_Problem details:_ Stop after the line with "350, 352, 441>"; until then, please copy every line of the records word for word from the first.

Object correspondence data

..........

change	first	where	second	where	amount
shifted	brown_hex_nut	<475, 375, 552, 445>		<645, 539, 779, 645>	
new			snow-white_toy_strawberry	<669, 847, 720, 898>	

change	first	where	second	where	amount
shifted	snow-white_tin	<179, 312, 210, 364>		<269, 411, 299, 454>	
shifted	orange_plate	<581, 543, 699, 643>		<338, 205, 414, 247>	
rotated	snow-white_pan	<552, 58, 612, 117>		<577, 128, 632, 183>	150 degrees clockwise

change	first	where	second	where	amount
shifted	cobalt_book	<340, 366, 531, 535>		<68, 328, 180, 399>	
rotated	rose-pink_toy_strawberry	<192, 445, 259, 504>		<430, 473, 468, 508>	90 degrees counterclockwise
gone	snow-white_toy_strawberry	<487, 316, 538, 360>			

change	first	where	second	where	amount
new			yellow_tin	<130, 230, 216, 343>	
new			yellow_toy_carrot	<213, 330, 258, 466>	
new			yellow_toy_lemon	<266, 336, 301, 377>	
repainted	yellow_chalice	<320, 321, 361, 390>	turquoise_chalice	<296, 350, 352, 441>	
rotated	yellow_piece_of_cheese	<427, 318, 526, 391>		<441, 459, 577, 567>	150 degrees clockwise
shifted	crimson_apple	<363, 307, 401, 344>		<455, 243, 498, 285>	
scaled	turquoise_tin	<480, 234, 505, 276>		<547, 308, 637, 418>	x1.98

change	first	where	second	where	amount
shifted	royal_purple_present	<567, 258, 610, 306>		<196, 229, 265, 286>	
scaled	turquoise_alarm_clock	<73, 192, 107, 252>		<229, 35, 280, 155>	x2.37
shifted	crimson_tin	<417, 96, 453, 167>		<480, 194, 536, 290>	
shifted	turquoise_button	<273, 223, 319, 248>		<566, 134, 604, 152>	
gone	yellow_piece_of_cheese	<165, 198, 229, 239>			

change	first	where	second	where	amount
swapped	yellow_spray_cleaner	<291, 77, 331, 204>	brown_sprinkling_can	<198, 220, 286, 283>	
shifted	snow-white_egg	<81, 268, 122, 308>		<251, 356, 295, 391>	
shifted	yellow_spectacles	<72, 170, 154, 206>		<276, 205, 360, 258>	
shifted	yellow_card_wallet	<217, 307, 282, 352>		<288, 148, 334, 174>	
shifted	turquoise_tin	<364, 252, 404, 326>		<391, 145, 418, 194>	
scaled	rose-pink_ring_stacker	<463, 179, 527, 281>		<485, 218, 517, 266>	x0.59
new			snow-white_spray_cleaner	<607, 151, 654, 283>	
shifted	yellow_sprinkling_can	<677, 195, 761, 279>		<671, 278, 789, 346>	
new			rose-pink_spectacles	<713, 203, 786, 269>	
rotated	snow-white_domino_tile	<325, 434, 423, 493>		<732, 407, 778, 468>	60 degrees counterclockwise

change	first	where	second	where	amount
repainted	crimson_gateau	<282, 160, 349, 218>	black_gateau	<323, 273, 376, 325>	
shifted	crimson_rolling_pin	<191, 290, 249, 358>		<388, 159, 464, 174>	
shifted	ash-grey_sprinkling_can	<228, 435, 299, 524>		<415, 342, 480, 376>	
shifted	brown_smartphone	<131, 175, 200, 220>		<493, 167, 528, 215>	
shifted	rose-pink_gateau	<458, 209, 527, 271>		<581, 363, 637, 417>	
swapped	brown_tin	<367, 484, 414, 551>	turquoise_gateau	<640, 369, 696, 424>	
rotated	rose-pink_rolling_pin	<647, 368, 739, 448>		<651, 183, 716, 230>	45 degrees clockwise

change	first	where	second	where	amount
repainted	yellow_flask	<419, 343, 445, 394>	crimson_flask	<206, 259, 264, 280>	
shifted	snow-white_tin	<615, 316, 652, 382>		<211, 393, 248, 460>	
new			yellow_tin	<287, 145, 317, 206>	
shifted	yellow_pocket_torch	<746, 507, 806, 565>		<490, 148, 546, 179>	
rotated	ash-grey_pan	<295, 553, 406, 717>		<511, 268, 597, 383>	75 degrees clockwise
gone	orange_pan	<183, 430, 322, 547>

..........

_Output for this exercise:_
change	first	where	second	where	amount
shifted	brown_hex_nut	<475, 375, 552, 445>		<645, 539, 779, 645>	
new			snow-white_toy_strawberry	<669, 847, 720, 898>	

change	first	where	second	where	amount
shifted	snow-white_tin	<179, 312, 210, 364>		<269, 411, 299, 454>	
shifted	orange_plate	<581, 543, 699, 643>		<338, 205, 414, 247>	
rotated	snow-white_pan	<552, 58, 612, 117>		<577, 128, 632, 183>	150 degrees clockwise

change	first	where	second	where	amount
shifted	cobalt_book	<340, 366, 531, 535>		<68, 328, 180, 399>	
rotated	rose-pink_toy_strawberry	<192, 445, 259, 504>		<430, 473, 468, 508>	90 degrees counterclockwise
gone	snow-white_toy_strawberry	<487, 316, 538, 360>			

change	first	where	second	where	amount
new			yellow_tin	<130, 230, 216, 343>	
new			yellow_toy_carrot	<213, 330, 258, 466>	
new			yellow_toy_lemon	<266, 336, 301, 377>	
repainted	yellow_chalice	<320, 321, 361, 390>	turquoise_chalice	<296, 350, 352, 441>	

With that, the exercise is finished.